## Stated task
Turn the part of the items that opens with the line containing "orange semicircle: moved 3 px down" and closes with the line containing "brown diamond: moved 9 px right, 40 px up" into a JSON list of strings, one per line, skipping blank lines and leaving out the pictures.

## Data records

···

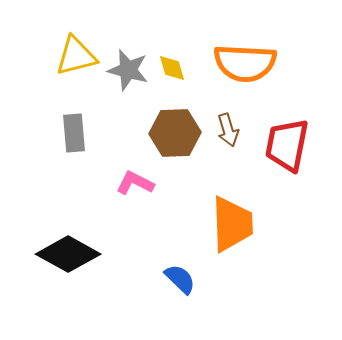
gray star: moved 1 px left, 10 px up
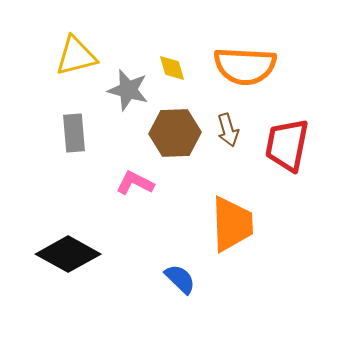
orange semicircle: moved 3 px down
gray star: moved 20 px down
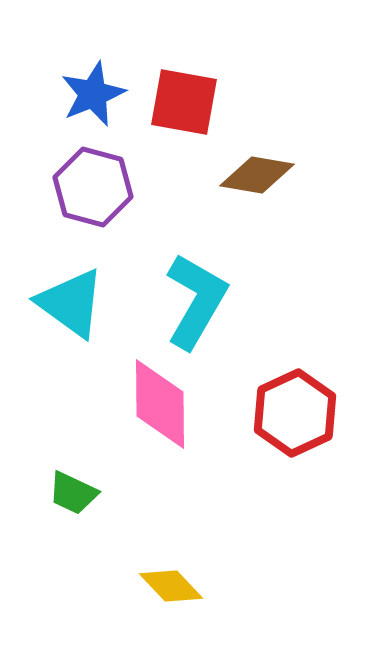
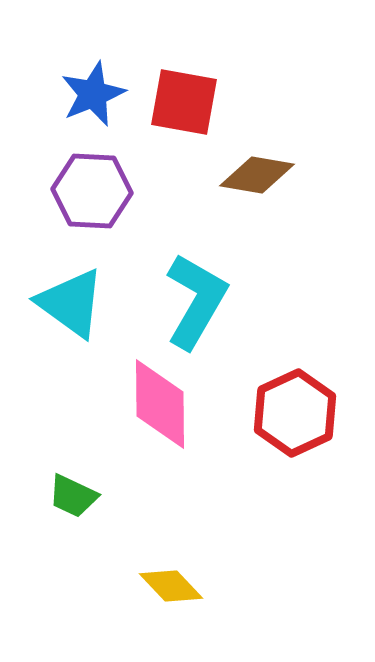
purple hexagon: moved 1 px left, 4 px down; rotated 12 degrees counterclockwise
green trapezoid: moved 3 px down
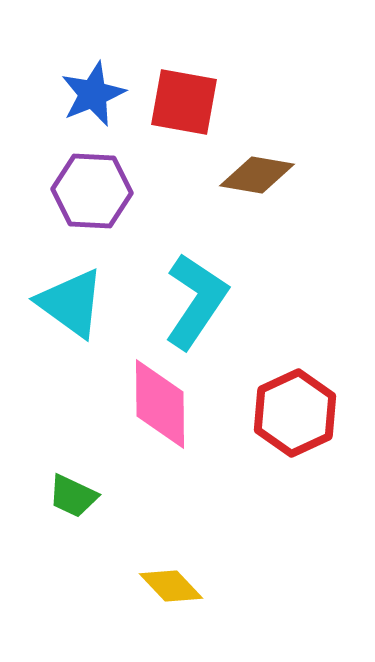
cyan L-shape: rotated 4 degrees clockwise
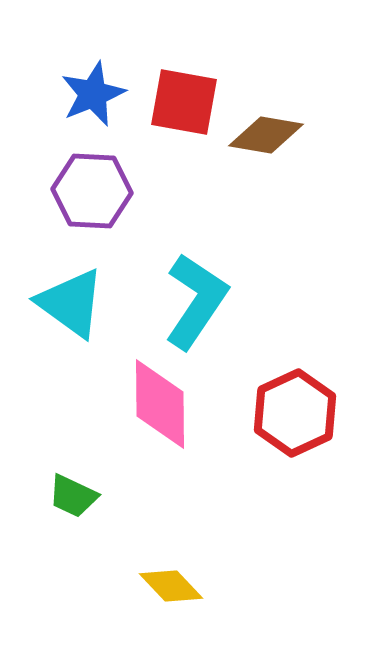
brown diamond: moved 9 px right, 40 px up
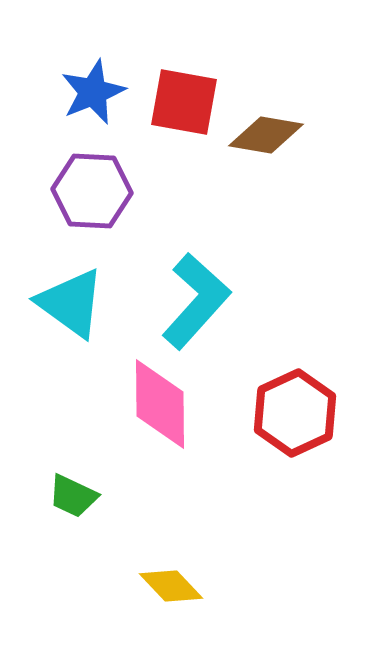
blue star: moved 2 px up
cyan L-shape: rotated 8 degrees clockwise
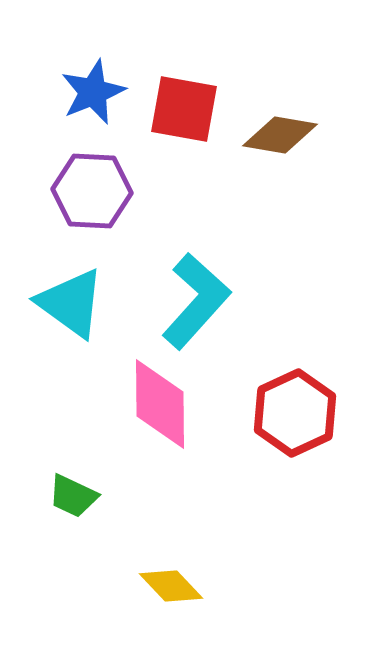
red square: moved 7 px down
brown diamond: moved 14 px right
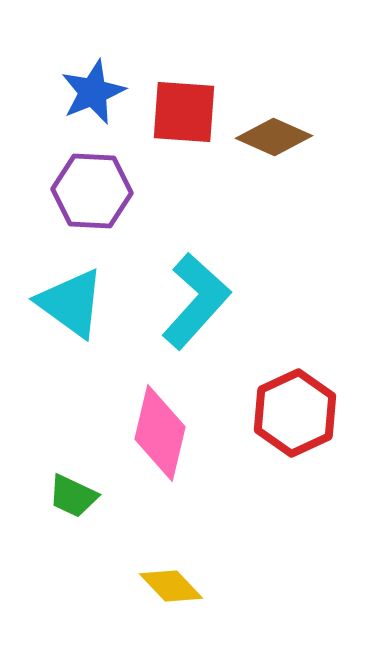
red square: moved 3 px down; rotated 6 degrees counterclockwise
brown diamond: moved 6 px left, 2 px down; rotated 14 degrees clockwise
pink diamond: moved 29 px down; rotated 14 degrees clockwise
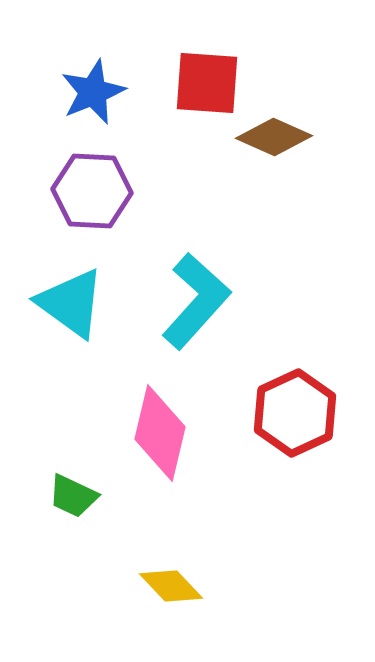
red square: moved 23 px right, 29 px up
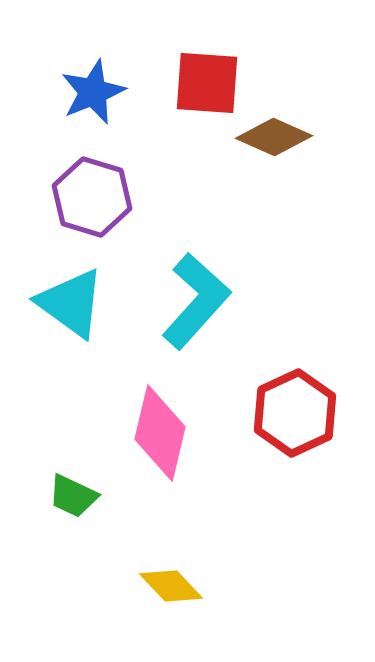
purple hexagon: moved 6 px down; rotated 14 degrees clockwise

···

## In response
[
  "orange semicircle: moved 3 px down",
  "gray star: moved 20 px down",
  "purple hexagon: moved 1 px left, 4 px down; rotated 12 degrees counterclockwise",
  "green trapezoid: moved 3 px down",
  "cyan L-shape: rotated 4 degrees clockwise",
  "brown diamond: moved 9 px right, 40 px up"
]